Exercise brief - How many of the lines below have "mouse" in them? Say the number and nothing more.

Spatial reasoning data:

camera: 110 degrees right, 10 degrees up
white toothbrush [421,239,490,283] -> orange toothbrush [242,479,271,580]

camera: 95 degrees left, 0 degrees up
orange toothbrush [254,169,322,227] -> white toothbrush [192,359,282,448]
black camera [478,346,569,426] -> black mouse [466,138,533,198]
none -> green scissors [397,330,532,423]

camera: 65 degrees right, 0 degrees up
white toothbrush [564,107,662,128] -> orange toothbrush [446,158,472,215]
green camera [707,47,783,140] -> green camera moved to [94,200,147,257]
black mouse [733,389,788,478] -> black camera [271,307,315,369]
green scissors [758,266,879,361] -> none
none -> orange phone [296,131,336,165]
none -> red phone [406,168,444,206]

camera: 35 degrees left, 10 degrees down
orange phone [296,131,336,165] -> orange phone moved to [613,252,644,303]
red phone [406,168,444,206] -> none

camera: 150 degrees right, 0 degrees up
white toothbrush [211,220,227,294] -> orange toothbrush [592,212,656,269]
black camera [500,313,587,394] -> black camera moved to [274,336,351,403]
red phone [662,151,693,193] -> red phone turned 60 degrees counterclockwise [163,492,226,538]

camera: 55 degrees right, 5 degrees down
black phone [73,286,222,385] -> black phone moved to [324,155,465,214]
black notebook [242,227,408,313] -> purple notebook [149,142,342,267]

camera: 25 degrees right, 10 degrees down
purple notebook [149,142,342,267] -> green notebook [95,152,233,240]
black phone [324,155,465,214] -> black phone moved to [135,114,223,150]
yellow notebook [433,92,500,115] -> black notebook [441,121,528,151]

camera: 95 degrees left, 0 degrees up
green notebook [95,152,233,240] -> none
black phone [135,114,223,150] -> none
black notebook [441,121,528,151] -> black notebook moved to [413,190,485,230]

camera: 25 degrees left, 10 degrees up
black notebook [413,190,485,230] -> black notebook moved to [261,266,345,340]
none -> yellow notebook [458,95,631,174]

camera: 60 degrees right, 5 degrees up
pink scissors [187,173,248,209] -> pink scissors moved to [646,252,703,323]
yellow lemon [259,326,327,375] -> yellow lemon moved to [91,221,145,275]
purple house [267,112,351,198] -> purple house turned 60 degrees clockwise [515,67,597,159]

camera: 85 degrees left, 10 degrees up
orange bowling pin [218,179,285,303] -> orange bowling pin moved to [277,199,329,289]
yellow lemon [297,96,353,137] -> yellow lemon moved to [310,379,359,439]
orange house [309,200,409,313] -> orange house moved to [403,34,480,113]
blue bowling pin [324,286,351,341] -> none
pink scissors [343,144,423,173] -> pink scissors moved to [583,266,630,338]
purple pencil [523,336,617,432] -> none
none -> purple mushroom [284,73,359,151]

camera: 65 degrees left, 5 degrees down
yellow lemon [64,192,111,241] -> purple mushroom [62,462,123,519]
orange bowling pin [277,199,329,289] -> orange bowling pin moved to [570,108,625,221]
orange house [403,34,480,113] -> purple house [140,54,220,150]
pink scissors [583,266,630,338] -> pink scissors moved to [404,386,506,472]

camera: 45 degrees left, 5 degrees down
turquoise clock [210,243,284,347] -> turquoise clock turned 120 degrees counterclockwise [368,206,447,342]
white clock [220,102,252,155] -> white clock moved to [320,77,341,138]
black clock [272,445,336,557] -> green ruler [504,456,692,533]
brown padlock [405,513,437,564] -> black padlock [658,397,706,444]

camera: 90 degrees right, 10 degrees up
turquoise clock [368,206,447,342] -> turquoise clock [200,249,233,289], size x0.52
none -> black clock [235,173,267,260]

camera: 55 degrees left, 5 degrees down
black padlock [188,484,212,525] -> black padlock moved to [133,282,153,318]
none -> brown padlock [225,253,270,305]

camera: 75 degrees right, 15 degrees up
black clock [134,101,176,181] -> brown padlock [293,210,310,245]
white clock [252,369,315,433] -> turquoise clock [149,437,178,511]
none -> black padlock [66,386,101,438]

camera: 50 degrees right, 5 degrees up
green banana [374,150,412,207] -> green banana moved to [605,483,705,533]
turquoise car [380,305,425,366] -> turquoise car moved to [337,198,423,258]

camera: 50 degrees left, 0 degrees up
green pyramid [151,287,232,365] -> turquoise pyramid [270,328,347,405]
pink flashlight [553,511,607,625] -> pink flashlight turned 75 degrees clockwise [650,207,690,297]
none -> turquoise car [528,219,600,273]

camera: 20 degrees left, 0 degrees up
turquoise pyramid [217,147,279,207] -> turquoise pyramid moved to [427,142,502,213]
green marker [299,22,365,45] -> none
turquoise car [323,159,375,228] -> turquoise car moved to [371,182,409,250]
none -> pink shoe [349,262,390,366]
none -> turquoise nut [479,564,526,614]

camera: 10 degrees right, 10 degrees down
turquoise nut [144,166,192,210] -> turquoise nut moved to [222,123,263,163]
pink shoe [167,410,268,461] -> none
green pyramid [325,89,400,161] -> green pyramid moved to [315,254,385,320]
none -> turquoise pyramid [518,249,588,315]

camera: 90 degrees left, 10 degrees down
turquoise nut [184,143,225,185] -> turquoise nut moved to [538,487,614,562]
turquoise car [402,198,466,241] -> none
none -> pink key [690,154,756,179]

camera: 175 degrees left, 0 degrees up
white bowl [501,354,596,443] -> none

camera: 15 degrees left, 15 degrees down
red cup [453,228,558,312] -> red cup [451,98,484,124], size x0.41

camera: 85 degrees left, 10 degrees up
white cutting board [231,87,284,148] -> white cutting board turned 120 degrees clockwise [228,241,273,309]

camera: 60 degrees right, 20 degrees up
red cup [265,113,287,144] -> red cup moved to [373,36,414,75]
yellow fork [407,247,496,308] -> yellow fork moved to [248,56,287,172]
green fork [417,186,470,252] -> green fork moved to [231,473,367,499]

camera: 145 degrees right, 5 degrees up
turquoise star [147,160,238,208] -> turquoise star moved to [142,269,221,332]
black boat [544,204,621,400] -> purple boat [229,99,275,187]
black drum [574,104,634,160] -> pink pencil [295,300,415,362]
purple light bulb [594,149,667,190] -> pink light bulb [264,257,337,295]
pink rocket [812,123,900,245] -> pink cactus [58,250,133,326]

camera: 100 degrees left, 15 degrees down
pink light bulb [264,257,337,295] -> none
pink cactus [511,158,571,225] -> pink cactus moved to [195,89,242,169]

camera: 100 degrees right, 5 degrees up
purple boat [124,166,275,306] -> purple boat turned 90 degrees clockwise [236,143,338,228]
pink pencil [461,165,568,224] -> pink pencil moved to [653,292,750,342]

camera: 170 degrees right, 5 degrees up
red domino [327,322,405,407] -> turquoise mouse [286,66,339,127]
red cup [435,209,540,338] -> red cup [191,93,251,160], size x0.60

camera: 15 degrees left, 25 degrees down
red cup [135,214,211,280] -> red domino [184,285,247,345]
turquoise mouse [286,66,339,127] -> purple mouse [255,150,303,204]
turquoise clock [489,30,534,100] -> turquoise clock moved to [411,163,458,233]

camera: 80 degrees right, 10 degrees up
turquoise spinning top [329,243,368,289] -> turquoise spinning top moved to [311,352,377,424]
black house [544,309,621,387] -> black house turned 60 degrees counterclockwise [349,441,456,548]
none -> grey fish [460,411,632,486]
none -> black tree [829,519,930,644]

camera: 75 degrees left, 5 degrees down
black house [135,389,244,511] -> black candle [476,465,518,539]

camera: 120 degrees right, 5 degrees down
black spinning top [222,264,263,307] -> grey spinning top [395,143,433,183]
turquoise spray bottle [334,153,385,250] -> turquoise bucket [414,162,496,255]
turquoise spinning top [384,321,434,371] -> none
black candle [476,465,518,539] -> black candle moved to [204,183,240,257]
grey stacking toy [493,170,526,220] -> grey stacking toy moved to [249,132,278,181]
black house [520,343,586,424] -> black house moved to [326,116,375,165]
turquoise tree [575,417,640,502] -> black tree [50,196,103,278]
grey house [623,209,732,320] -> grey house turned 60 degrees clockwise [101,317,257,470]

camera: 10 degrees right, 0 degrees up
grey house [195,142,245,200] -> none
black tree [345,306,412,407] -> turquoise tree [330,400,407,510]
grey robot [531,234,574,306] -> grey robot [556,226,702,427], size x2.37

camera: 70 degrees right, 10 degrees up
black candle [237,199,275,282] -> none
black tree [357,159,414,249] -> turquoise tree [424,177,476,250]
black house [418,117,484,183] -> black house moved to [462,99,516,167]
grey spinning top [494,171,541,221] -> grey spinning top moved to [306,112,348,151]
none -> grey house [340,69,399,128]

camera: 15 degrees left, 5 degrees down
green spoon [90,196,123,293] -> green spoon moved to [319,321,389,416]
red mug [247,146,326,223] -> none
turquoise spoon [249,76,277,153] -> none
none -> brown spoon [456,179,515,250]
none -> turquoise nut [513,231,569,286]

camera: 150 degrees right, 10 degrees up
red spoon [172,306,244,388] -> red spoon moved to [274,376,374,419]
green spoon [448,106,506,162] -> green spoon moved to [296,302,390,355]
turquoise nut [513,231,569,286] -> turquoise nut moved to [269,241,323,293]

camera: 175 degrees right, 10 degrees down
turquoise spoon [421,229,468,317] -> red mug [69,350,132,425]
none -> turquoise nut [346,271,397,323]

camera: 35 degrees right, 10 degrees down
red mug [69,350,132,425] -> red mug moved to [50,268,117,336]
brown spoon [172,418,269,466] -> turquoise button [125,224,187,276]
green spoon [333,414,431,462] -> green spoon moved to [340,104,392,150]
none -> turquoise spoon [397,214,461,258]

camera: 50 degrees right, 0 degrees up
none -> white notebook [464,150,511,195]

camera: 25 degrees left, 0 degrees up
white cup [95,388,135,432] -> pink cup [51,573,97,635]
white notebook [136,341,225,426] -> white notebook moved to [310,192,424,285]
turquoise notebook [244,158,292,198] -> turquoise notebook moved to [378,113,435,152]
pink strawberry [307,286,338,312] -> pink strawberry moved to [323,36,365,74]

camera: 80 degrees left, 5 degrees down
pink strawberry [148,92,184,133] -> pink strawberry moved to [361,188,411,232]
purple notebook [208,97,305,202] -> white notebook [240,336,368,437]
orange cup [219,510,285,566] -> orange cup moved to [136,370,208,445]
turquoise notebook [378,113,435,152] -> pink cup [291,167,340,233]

Written response - 4